BEGIN

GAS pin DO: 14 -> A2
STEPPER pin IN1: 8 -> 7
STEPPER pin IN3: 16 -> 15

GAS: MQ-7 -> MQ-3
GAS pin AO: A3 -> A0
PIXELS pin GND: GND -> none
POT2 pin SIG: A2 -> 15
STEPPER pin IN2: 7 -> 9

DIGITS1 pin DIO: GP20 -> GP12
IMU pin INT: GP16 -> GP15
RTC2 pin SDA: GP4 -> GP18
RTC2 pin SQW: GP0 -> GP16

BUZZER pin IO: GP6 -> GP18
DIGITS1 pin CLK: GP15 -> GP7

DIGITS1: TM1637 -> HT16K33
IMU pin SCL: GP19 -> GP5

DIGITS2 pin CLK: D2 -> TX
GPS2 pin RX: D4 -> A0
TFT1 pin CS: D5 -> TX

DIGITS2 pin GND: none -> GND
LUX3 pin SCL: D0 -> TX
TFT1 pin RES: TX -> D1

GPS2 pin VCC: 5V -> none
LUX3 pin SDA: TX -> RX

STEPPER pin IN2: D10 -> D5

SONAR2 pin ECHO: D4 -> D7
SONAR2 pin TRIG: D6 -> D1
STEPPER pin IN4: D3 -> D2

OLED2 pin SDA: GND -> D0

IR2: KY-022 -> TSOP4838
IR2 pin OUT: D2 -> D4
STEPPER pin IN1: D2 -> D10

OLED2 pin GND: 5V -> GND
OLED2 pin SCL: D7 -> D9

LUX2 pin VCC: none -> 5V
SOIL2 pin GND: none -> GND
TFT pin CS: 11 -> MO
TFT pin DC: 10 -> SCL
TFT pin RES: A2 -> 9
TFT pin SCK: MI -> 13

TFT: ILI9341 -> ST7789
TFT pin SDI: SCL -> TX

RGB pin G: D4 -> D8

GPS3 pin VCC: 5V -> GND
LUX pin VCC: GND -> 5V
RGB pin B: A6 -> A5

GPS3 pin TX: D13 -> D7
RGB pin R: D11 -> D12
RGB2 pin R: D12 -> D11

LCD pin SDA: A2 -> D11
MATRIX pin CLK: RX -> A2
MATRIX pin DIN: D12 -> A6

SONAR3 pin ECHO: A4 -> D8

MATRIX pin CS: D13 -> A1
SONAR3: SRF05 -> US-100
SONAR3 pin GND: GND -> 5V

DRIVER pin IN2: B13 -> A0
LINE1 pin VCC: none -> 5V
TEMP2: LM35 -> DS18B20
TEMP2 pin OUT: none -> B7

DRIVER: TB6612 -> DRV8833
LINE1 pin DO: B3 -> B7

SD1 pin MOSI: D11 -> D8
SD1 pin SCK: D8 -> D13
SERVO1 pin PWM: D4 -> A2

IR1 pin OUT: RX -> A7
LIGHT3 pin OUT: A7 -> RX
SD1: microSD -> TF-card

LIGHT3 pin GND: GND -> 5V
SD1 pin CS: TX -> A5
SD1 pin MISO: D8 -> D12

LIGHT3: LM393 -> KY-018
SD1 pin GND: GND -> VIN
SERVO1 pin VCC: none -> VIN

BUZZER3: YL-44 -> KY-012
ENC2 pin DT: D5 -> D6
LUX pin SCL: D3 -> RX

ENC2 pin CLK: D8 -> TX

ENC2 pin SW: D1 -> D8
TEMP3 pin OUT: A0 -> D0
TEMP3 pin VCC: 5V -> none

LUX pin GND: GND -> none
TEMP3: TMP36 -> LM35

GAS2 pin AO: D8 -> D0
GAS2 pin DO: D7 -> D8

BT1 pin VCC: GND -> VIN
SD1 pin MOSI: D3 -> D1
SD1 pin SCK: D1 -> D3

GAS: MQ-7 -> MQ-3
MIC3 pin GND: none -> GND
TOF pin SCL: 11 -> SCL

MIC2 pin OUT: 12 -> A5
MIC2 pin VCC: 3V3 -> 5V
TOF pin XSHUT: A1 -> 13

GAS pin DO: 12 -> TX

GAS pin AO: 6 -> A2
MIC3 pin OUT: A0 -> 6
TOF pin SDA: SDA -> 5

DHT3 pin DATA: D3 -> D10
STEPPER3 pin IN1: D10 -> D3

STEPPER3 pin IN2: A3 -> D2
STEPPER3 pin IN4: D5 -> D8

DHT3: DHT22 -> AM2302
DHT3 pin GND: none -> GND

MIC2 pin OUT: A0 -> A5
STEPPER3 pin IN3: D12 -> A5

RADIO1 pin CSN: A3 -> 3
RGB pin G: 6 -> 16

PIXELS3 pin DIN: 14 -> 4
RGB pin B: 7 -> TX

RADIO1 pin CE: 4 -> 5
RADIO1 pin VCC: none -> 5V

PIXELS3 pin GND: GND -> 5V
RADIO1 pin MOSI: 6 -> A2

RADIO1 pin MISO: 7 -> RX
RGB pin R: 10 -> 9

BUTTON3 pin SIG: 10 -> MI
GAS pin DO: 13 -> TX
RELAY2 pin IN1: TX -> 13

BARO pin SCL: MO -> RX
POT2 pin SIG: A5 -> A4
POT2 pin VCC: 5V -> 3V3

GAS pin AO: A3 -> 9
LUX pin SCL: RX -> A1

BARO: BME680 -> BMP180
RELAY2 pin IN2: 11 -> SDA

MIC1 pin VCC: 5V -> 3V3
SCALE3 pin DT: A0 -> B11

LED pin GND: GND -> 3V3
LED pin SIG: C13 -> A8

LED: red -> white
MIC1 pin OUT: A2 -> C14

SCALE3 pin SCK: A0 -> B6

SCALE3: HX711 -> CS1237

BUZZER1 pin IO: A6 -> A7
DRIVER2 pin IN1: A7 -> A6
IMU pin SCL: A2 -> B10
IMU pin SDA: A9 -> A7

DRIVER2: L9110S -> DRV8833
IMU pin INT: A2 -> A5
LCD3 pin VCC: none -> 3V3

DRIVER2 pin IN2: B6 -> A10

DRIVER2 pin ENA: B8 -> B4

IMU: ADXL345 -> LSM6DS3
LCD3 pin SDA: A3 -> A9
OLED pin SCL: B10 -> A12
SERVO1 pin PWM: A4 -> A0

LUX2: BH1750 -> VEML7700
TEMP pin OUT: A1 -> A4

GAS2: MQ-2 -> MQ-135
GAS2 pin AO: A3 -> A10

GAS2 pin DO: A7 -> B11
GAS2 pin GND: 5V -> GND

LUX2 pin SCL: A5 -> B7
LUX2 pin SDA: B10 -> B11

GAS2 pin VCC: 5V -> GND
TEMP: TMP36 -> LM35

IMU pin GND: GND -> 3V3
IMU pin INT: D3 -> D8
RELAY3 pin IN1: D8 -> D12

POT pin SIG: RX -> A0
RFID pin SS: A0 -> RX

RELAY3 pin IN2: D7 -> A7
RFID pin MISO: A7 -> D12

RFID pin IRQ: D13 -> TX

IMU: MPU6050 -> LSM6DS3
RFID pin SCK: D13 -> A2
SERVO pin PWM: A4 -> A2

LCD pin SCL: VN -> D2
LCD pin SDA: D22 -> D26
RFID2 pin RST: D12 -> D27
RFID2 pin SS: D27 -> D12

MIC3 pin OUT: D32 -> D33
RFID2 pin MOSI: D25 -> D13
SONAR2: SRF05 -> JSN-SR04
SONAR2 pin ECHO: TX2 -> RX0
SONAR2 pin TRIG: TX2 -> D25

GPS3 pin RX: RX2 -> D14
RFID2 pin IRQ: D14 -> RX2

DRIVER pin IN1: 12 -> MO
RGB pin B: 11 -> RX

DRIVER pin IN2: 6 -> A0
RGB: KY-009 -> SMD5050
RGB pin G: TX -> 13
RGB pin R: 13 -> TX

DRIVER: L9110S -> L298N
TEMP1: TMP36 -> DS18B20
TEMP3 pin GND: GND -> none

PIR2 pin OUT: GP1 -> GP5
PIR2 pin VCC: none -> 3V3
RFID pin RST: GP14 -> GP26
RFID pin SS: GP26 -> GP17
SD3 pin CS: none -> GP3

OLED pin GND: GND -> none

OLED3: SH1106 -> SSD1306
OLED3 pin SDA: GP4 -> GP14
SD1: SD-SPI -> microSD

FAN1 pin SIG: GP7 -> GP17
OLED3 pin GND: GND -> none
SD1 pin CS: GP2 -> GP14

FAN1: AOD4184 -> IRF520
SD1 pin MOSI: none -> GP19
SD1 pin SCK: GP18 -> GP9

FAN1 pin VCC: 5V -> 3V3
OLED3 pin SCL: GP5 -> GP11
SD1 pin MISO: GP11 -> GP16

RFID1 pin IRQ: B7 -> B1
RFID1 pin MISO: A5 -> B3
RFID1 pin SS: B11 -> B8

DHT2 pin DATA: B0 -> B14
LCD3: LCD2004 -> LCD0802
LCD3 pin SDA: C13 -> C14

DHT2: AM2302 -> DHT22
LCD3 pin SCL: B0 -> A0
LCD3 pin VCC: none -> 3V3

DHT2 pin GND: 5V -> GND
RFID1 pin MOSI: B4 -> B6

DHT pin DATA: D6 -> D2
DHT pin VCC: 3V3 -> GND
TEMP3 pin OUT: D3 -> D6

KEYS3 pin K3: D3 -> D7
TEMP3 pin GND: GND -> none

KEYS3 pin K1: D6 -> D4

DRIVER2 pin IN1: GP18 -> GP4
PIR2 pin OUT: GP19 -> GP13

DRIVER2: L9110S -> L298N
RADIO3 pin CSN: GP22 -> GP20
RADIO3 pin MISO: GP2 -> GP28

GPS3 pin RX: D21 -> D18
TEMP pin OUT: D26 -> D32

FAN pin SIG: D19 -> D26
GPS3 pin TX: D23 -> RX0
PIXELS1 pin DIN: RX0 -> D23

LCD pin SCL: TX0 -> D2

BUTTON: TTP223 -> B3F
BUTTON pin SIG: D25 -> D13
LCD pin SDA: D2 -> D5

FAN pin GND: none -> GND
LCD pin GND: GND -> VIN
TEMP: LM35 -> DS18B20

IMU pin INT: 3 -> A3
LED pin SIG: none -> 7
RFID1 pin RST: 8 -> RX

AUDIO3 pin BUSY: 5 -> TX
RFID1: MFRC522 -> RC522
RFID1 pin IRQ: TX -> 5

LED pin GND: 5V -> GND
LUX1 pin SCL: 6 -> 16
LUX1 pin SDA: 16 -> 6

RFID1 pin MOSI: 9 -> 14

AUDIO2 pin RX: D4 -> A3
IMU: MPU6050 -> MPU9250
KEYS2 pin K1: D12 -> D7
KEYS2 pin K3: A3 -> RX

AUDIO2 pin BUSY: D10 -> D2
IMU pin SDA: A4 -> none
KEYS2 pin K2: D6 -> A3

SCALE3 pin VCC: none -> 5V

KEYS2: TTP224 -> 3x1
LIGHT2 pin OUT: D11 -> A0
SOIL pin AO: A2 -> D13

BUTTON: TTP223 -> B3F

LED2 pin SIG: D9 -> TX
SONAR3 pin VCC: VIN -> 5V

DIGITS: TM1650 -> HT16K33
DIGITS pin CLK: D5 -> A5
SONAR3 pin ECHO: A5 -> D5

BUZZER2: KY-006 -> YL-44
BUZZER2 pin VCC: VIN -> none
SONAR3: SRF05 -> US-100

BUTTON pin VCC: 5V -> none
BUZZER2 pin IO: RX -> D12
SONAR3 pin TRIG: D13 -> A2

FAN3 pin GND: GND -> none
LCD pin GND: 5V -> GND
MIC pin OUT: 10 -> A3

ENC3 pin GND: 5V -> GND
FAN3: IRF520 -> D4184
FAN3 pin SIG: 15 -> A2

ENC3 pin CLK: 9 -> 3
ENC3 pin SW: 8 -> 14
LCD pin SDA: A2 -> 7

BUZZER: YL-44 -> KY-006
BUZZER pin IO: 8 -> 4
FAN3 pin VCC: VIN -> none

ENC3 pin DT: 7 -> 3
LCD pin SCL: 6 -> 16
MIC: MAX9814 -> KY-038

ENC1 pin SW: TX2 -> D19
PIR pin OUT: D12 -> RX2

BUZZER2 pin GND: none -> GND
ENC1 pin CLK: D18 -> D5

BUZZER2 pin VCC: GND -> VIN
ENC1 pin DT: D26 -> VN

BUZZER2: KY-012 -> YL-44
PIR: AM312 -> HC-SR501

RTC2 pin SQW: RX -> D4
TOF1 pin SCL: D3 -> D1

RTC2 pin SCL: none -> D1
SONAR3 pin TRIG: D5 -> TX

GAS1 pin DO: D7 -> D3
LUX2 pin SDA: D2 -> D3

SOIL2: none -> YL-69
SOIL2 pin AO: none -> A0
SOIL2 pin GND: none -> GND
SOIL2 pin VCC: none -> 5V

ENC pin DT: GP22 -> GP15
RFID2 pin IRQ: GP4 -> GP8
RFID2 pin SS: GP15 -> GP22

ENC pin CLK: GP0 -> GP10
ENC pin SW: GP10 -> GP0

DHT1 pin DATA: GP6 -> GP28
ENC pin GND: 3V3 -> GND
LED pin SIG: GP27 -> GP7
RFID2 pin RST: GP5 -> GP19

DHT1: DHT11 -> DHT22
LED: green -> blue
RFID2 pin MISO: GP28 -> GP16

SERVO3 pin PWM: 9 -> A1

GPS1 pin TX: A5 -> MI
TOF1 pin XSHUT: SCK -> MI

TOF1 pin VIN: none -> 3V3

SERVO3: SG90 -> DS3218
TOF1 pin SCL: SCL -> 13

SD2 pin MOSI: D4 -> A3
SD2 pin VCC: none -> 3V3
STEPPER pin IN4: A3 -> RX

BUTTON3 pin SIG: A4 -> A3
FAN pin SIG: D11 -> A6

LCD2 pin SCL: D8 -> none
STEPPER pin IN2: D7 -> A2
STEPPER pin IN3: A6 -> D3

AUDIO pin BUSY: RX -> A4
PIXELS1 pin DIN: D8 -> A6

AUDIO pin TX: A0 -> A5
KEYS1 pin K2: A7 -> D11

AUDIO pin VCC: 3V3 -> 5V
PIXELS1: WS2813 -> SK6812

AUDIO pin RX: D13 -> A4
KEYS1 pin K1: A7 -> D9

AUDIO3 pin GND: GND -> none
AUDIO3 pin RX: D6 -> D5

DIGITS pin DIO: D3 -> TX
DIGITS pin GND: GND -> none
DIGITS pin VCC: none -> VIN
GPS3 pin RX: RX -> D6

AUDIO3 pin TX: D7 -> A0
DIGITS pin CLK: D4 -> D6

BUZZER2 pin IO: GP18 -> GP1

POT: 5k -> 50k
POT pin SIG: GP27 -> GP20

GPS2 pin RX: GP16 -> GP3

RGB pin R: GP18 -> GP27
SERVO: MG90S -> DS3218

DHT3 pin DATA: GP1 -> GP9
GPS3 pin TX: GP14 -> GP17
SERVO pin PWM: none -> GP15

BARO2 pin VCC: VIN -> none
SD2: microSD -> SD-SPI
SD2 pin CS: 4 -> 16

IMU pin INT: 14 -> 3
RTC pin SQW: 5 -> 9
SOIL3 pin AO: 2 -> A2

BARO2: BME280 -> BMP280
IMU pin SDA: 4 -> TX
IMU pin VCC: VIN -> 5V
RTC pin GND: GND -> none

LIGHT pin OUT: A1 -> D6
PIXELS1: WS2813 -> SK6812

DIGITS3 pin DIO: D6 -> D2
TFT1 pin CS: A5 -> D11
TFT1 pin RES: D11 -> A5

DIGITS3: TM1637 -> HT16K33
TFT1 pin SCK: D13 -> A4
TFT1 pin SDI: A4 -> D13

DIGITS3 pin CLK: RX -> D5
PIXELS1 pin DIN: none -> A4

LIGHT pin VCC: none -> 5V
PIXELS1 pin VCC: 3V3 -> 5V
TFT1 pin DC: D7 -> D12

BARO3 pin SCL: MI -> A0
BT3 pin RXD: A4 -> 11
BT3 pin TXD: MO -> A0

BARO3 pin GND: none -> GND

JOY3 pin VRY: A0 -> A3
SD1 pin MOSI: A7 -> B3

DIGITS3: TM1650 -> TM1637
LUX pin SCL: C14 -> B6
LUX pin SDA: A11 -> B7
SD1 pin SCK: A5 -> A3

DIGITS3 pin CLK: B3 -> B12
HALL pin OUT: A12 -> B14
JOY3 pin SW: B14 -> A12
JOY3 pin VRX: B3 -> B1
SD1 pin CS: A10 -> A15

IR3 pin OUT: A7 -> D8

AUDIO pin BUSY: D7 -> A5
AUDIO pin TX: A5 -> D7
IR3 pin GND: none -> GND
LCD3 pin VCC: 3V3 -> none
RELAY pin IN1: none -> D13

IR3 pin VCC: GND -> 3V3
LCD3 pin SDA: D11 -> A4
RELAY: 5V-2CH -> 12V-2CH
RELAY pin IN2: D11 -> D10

END

Return the opening line of the data and every line after it through the line containing "LUX3 pin SCL: D0 -> TX", please, exactly as written and with nothing added.

**Reply**
GAS pin DO: 14 -> A2
STEPPER pin IN1: 8 -> 7
STEPPER pin IN3: 16 -> 15

GAS: MQ-7 -> MQ-3
GAS pin AO: A3 -> A0
PIXELS pin GND: GND -> none
POT2 pin SIG: A2 -> 15
STEPPER pin IN2: 7 -> 9

DIGITS1 pin DIO: GP20 -> GP12
IMU pin INT: GP16 -> GP15
RTC2 pin SDA: GP4 -> GP18
RTC2 pin SQW: GP0 -> GP16

BUZZER pin IO: GP6 -> GP18
DIGITS1 pin CLK: GP15 -> GP7

DIGITS1: TM1637 -> HT16K33
IMU pin SCL: GP19 -> GP5

DIGITS2 pin CLK: D2 -> TX
GPS2 pin RX: D4 -> A0
TFT1 pin CS: D5 -> TX

DIGITS2 pin GND: none -> GND
LUX3 pin SCL: D0 -> TX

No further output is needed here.